> What to produce
What is wanted is an exact copy of all the entries.

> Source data
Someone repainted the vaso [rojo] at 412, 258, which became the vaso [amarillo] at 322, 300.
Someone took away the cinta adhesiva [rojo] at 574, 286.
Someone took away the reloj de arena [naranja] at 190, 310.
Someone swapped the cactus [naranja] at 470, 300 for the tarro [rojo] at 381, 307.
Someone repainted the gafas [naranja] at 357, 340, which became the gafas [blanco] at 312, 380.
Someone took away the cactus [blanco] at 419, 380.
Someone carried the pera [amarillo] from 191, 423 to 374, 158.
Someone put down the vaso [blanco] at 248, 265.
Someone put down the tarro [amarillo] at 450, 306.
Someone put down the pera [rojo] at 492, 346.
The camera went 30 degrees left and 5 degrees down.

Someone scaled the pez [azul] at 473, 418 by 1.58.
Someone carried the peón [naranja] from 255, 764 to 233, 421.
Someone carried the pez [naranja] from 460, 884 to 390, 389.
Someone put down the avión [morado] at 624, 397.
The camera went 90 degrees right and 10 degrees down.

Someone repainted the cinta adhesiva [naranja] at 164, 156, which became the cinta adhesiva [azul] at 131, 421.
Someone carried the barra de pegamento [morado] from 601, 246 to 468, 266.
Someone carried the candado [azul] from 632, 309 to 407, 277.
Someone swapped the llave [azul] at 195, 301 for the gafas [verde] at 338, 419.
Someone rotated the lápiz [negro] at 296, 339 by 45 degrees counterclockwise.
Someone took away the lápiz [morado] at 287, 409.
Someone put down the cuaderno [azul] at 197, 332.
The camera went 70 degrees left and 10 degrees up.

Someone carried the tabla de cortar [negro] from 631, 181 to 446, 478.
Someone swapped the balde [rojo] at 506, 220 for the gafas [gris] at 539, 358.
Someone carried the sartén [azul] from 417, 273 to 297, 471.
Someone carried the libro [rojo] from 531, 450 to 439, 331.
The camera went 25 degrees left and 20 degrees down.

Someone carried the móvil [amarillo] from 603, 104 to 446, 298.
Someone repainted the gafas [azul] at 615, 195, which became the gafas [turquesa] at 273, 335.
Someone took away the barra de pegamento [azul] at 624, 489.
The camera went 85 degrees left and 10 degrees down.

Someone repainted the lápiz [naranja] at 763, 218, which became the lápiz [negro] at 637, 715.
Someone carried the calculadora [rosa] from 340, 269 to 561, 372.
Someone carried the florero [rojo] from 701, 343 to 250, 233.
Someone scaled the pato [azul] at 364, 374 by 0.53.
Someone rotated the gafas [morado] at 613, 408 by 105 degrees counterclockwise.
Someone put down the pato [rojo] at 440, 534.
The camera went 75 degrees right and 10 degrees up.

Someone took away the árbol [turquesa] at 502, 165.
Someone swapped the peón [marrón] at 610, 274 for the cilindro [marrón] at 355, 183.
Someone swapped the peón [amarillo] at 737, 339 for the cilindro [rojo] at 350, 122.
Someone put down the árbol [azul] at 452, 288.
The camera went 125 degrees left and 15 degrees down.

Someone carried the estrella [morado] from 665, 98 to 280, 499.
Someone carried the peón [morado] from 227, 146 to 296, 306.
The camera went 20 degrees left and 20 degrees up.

> Result
Someone repainted the vaso [rojo] at 412, 258, which became the vaso [amarillo] at 322, 300.
Someone took away the cinta adhesiva [rojo] at 574, 286.
Someone took away the reloj de arena [naranja] at 190, 310.
Someone swapped the cactus [naranja] at 470, 300 for the tarro [rojo] at 381, 307.
Someone repainted the gafas [naranja] at 357, 340, which became the gafas [blanco] at 312, 380.
Someone took away the cactus [blanco] at 419, 380.
Someone carried the pera [amarillo] from 191, 423 to 374, 158.
Someone put down the vaso [blanco] at 248, 265.
Someone put down the tarro [amarillo] at 450, 306.
Someone put down the pera [rojo] at 492, 346.
The camera went 30 degrees left and 5 degrees down.

Someone scaled the pez [azul] at 473, 418 by 1.58.
Someone carried the peón [naranja] from 255, 764 to 233, 421.
Someone carried the pez [naranja] from 460, 884 to 390, 389.
Someone put down the avión [morado] at 624, 397.
The camera went 90 degrees right and 10 degrees down.

Someone repainted the cinta adhesiva [naranja] at 164, 156, which became the cinta adhesiva [azul] at 131, 421.
Someone carried the barra de pegamento [morado] from 601, 246 to 468, 266.
Someone carried the candado [azul] from 632, 309 to 407, 277.
Someone swapped the llave [azul] at 195, 301 for the gafas [verde] at 338, 419.
Someone rotated the lápiz [negro] at 296, 339 by 45 degrees counterclockwise.
Someone took away the lápiz [morado] at 287, 409.
Someone put down the cuaderno [azul] at 197, 332.
The camera went 70 degrees left and 10 degrees up.

Someone carried the tabla de cortar [negro] from 631, 181 to 446, 478.
Someone swapped the balde [rojo] at 506, 220 for the gafas [gris] at 539, 358.
Someone carried the sartén [azul] from 417, 273 to 297, 471.
Someone carried the libro [rojo] from 531, 450 to 439, 331.
The camera went 25 degrees left and 20 degrees down.

Someone carried the móvil [amarillo] from 603, 104 to 446, 298.
Someone repainted the gafas [azul] at 615, 195, which became the gafas [turquesa] at 273, 335.
Someone took away the barra de pegamento [azul] at 624, 489.
The camera went 85 degrees left and 10 degrees down.

Someone repainted the lápiz [naranja] at 763, 218, which became the lápiz [negro] at 637, 715.
Someone carried the calculadora [rosa] from 340, 269 to 561, 372.
Someone carried the florero [rojo] from 701, 343 to 250, 233.
Someone scaled the pato [azul] at 364, 374 by 0.53.
Someone rotated the gafas [morado] at 613, 408 by 105 degrees counterclockwise.
Someone put down the pato [rojo] at 440, 534.
The camera went 75 degrees right and 10 degrees up.

Someone took away the árbol [turquesa] at 502, 165.
Someone swapped the peón [marrón] at 610, 274 for the cilindro [marrón] at 355, 183.
Someone swapped the peón [amarillo] at 737, 339 for the cilindro [rojo] at 350, 122.
Someone put down the árbol [azul] at 452, 288.
The camera went 125 degrees left and 15 degrees down.

Someone carried the estrella [morado] from 665, 98 to 280, 499.
Someone carried the peón [morado] from 227, 146 to 296, 306.
The camera went 20 degrees left and 20 degrees up.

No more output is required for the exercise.